Required work: Copy the listing below exactly, but skip the pictures.

Provided material:
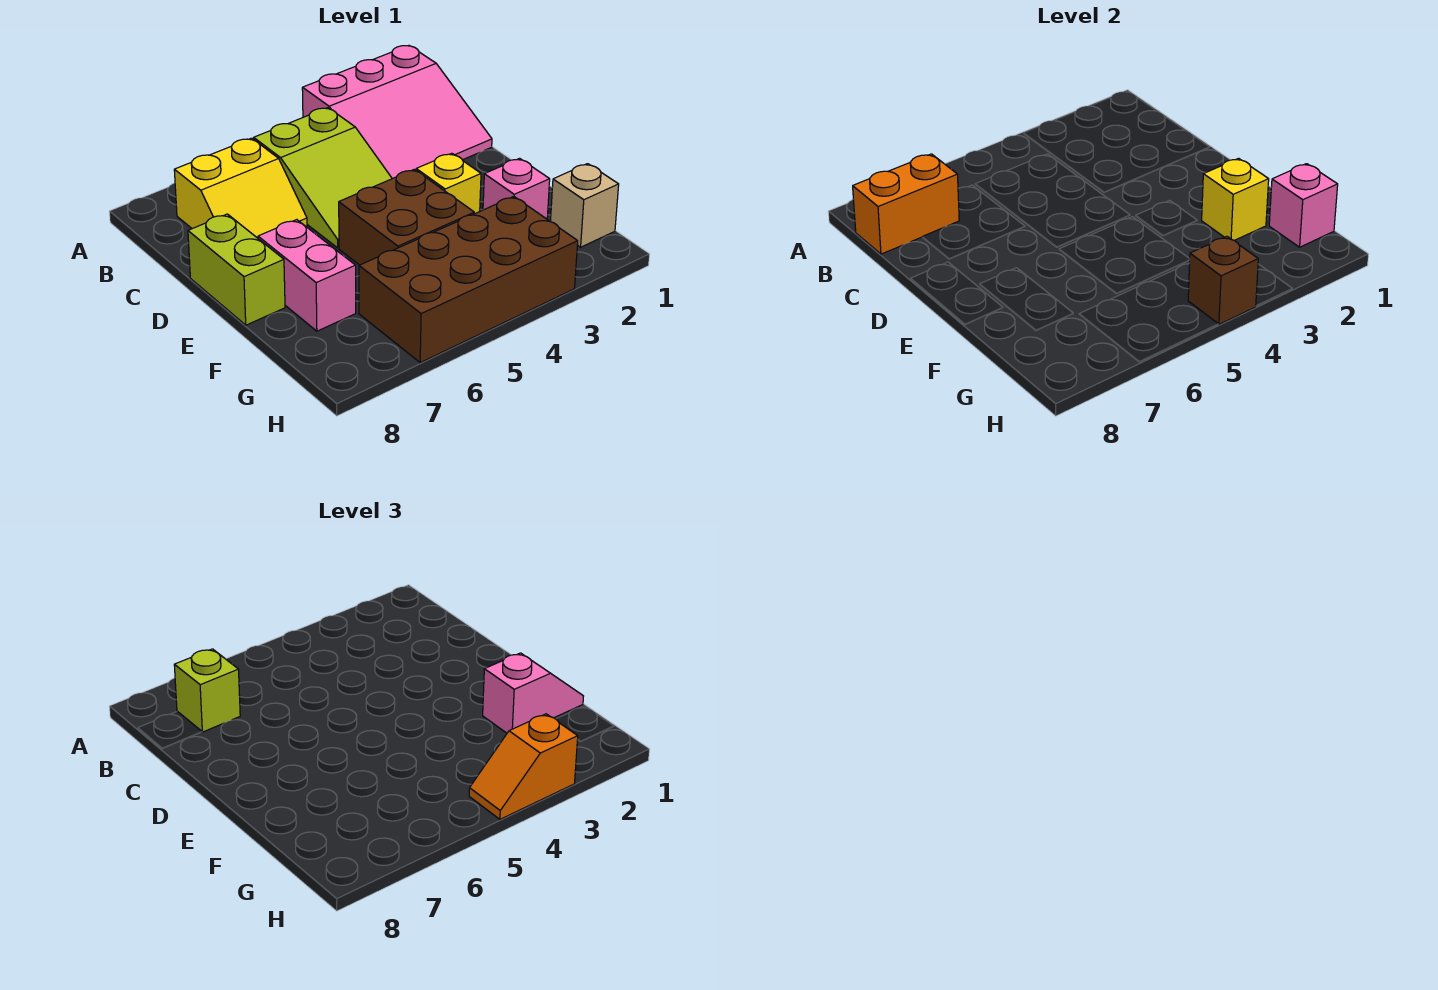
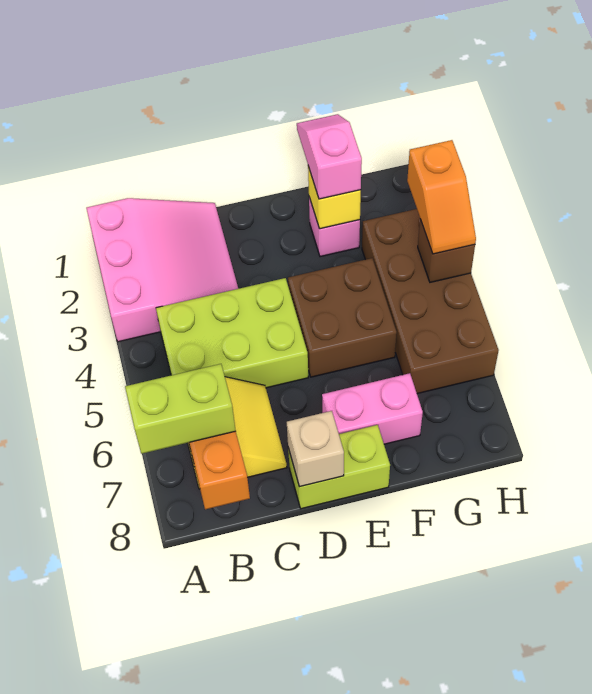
lime slope B4:D5 level 1 top B -> lime brick B4:D5 level 1
lime brick B7 level 3 -> lime brick A7:B7 level 3
yellow brick E3 level 1 -> none
tan brick G1 level 1 -> tan brick D8 level 2
pink brick G1 level 2 -> none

The answer:
lime slope B4:D5 level 1 top B -> lime brick B4:D5 level 1
lime brick B7 level 3 -> lime brick A7:B7 level 3
yellow brick E3 level 1 -> none
tan brick G1 level 1 -> tan brick D8 level 2
pink brick G1 level 2 -> none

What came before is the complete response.